Given material section start
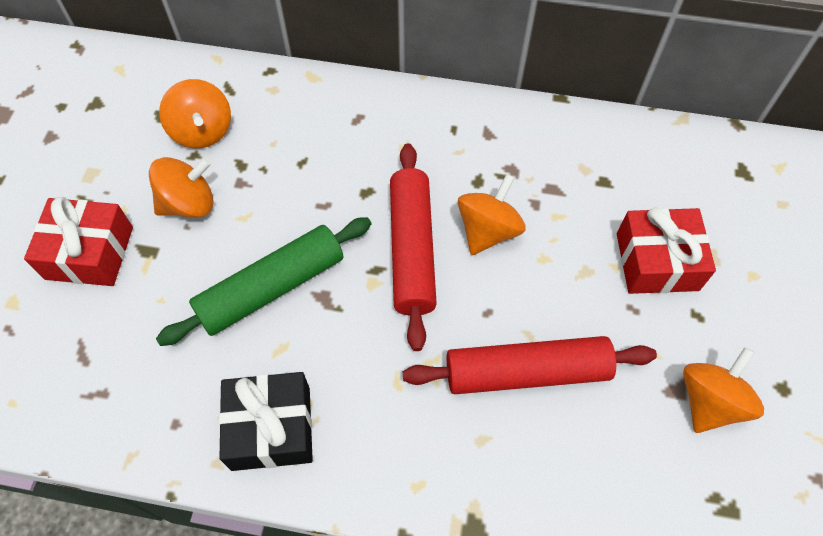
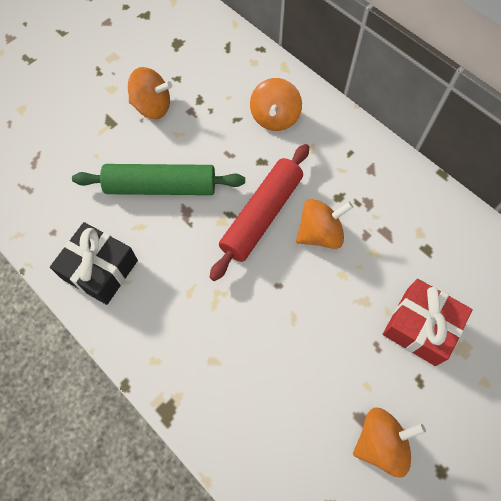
camera: 35 degrees right, 5 degrees up
(89, 253) = (79, 104): red gift -> none
(202, 131) = (192, 66): orange spinning top -> orange spinning top (275, 118)
(526, 372) = (273, 339): red rolling pin -> none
Given material section end
■ Work to be completed: Every line of the data above should be quoted exactly. Omit the pictures.

■ Your solution:
camera: 35 degrees right, 5 degrees up
(89, 253) = (79, 104): red gift -> none
(202, 131) = (192, 66): orange spinning top -> orange spinning top (275, 118)
(526, 372) = (273, 339): red rolling pin -> none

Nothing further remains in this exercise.